**** INFORMATION ****

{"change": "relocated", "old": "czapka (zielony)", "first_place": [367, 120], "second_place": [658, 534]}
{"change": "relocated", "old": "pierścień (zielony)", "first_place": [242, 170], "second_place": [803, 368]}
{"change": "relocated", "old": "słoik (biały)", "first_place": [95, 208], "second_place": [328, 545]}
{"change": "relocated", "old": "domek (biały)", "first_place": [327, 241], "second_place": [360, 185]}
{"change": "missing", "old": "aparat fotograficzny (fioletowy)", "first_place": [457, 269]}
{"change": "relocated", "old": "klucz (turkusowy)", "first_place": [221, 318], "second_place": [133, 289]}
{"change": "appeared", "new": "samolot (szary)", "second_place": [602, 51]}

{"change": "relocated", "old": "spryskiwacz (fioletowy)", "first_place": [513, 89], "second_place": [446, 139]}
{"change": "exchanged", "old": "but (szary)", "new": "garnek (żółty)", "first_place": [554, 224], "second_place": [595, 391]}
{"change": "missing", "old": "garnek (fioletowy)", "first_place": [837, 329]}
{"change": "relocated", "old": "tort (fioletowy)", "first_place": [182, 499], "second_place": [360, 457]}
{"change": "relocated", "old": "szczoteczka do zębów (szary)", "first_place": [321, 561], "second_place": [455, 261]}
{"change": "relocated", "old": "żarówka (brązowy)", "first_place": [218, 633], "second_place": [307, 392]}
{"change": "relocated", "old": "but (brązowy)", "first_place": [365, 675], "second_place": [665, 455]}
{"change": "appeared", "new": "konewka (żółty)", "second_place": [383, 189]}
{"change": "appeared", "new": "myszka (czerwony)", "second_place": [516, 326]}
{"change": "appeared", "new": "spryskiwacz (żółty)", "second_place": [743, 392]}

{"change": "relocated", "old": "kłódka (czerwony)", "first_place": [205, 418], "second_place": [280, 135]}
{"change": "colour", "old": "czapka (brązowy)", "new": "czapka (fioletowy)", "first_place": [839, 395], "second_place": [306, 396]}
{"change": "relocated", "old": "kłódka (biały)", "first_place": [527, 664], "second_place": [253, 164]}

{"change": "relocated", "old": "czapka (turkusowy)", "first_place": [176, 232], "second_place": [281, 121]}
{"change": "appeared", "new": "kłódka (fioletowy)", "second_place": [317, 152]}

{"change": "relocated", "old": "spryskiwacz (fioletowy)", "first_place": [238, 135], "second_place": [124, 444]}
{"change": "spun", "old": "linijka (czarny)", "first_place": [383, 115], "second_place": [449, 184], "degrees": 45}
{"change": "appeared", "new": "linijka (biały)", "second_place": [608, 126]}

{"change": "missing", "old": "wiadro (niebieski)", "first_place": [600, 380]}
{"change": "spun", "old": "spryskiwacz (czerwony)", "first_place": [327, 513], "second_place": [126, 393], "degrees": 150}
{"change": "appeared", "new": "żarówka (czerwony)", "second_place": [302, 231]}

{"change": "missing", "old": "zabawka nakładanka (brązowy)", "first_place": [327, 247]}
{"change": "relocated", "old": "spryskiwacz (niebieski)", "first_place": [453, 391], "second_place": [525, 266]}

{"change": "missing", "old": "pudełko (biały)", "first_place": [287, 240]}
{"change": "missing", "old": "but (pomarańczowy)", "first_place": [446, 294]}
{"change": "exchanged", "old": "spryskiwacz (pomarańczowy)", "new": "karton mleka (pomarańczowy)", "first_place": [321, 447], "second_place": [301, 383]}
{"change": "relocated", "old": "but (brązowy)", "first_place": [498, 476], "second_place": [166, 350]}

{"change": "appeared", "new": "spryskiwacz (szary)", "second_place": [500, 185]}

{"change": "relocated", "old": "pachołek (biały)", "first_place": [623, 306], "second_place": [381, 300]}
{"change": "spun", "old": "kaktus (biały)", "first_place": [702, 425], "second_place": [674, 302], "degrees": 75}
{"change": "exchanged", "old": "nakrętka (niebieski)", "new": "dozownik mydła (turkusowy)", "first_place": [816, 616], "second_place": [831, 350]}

****

**ACTIVITY**: Repeat the whole listing exactly, with no omissions.

**EXERCISE OUTPUT**:
{"change": "relocated", "old": "czapka (zielony)", "first_place": [367, 120], "second_place": [658, 534]}
{"change": "relocated", "old": "pierścień (zielony)", "first_place": [242, 170], "second_place": [803, 368]}
{"change": "relocated", "old": "słoik (biały)", "first_place": [95, 208], "second_place": [328, 545]}
{"change": "relocated", "old": "domek (biały)", "first_place": [327, 241], "second_place": [360, 185]}
{"change": "missing", "old": "aparat fotograficzny (fioletowy)", "first_place": [457, 269]}
{"change": "relocated", "old": "klucz (turkusowy)", "first_place": [221, 318], "second_place": [133, 289]}
{"change": "appeared", "new": "samolot (szary)", "second_place": [602, 51]}

{"change": "relocated", "old": "spryskiwacz (fioletowy)", "first_place": [513, 89], "second_place": [446, 139]}
{"change": "exchanged", "old": "but (szary)", "new": "garnek (żółty)", "first_place": [554, 224], "second_place": [595, 391]}
{"change": "missing", "old": "garnek (fioletowy)", "first_place": [837, 329]}
{"change": "relocated", "old": "tort (fioletowy)", "first_place": [182, 499], "second_place": [360, 457]}
{"change": "relocated", "old": "szczoteczka do zębów (szary)", "first_place": [321, 561], "second_place": [455, 261]}
{"change": "relocated", "old": "żarówka (brązowy)", "first_place": [218, 633], "second_place": [307, 392]}
{"change": "relocated", "old": "but (brązowy)", "first_place": [365, 675], "second_place": [665, 455]}
{"change": "appeared", "new": "konewka (żółty)", "second_place": [383, 189]}
{"change": "appeared", "new": "myszka (czerwony)", "second_place": [516, 326]}
{"change": "appeared", "new": "spryskiwacz (żółty)", "second_place": [743, 392]}

{"change": "relocated", "old": "kłódka (czerwony)", "first_place": [205, 418], "second_place": [280, 135]}
{"change": "colour", "old": "czapka (brązowy)", "new": "czapka (fioletowy)", "first_place": [839, 395], "second_place": [306, 396]}
{"change": "relocated", "old": "kłódka (biały)", "first_place": [527, 664], "second_place": [253, 164]}

{"change": "relocated", "old": "czapka (turkusowy)", "first_place": [176, 232], "second_place": [281, 121]}
{"change": "appeared", "new": "kłódka (fioletowy)", "second_place": [317, 152]}

{"change": "relocated", "old": "spryskiwacz (fioletowy)", "first_place": [238, 135], "second_place": [124, 444]}
{"change": "spun", "old": "linijka (czarny)", "first_place": [383, 115], "second_place": [449, 184], "degrees": 45}
{"change": "appeared", "new": "linijka (biały)", "second_place": [608, 126]}

{"change": "missing", "old": "wiadro (niebieski)", "first_place": [600, 380]}
{"change": "spun", "old": "spryskiwacz (czerwony)", "first_place": [327, 513], "second_place": [126, 393], "degrees": 150}
{"change": "appeared", "new": "żarówka (czerwony)", "second_place": [302, 231]}

{"change": "missing", "old": "zabawka nakładanka (brązowy)", "first_place": [327, 247]}
{"change": "relocated", "old": "spryskiwacz (niebieski)", "first_place": [453, 391], "second_place": [525, 266]}

{"change": "missing", "old": "pudełko (biały)", "first_place": [287, 240]}
{"change": "missing", "old": "but (pomarańczowy)", "first_place": [446, 294]}
{"change": "exchanged", "old": "spryskiwacz (pomarańczowy)", "new": "karton mleka (pomarańczowy)", "first_place": [321, 447], "second_place": [301, 383]}
{"change": "relocated", "old": "but (brązowy)", "first_place": [498, 476], "second_place": [166, 350]}

{"change": "appeared", "new": "spryskiwacz (szary)", "second_place": [500, 185]}

{"change": "relocated", "old": "pachołek (biały)", "first_place": [623, 306], "second_place": [381, 300]}
{"change": "spun", "old": "kaktus (biały)", "first_place": [702, 425], "second_place": [674, 302], "degrees": 75}
{"change": "exchanged", "old": "nakrętka (niebieski)", "new": "dozownik mydła (turkusowy)", "first_place": [816, 616], "second_place": [831, 350]}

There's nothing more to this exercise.